··· Raw data
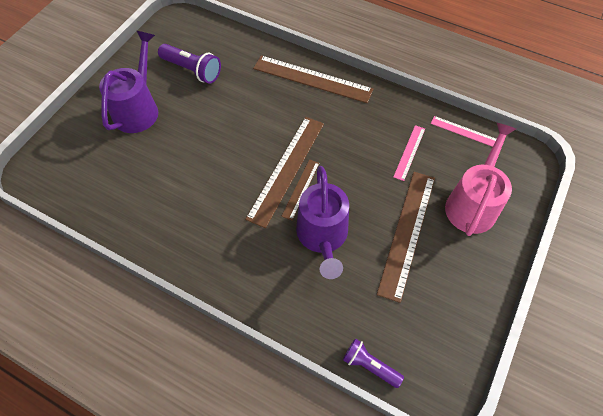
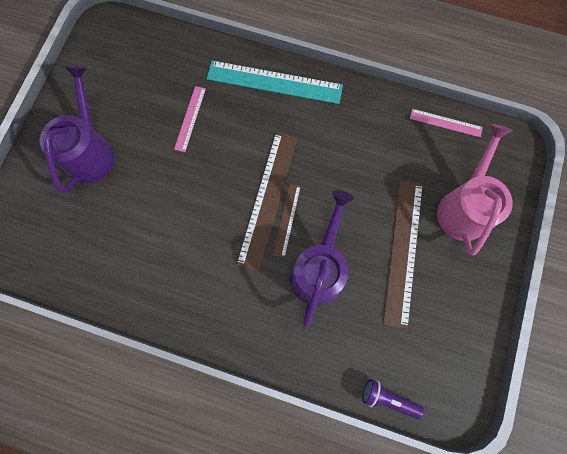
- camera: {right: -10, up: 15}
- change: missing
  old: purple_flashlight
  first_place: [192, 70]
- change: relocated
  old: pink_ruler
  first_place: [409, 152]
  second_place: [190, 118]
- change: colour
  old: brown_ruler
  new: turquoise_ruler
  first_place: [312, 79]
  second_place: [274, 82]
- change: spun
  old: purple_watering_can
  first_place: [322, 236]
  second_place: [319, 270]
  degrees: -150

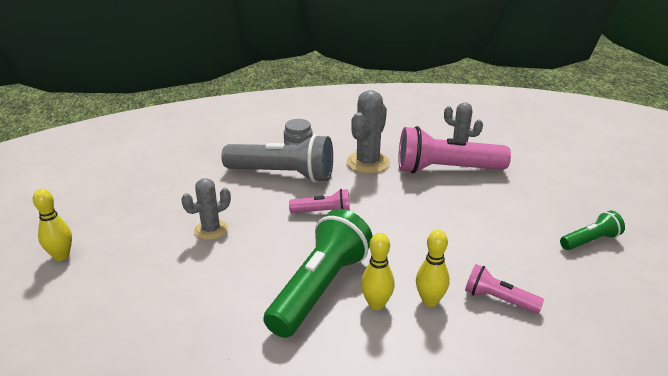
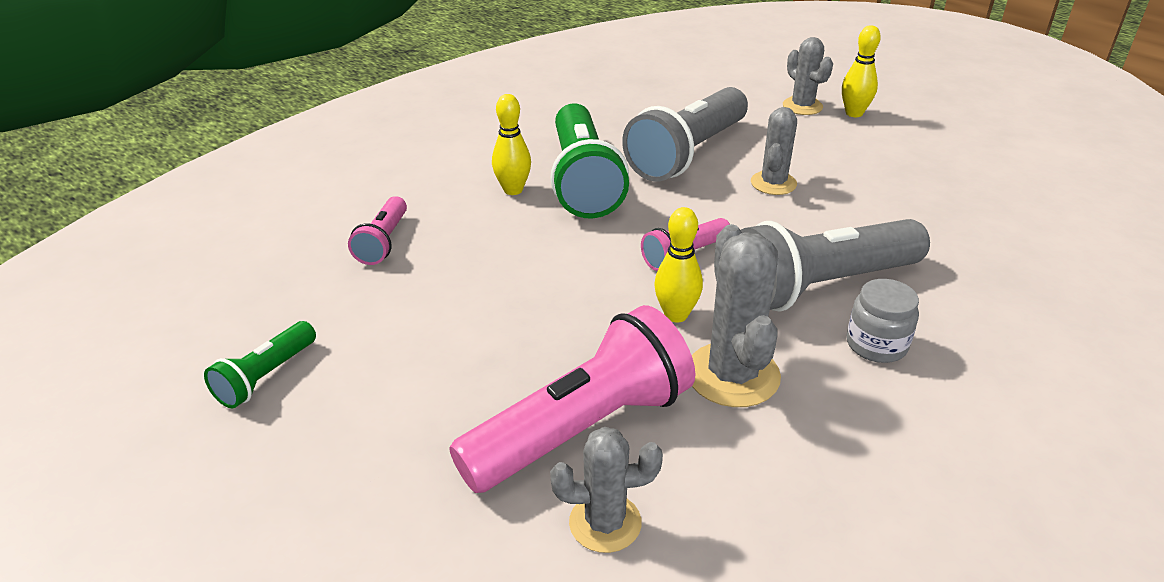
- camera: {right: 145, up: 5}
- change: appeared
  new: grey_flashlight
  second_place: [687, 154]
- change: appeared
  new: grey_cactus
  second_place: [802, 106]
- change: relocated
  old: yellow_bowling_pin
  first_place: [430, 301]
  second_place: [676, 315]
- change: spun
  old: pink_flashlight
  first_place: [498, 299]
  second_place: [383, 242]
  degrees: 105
······
== Exercise goal ==
Set down, exactly as written above, each line from the one with "degrees: -150" through the one with "second_place: [383, 242]", and skip the pictures.

== Task result ==
  degrees: -150

- camera: {right: 145, up: 5}
- change: appeared
  new: grey_flashlight
  second_place: [687, 154]
- change: appeared
  new: grey_cactus
  second_place: [802, 106]
- change: relocated
  old: yellow_bowling_pin
  first_place: [430, 301]
  second_place: [676, 315]
- change: spun
  old: pink_flashlight
  first_place: [498, 299]
  second_place: [383, 242]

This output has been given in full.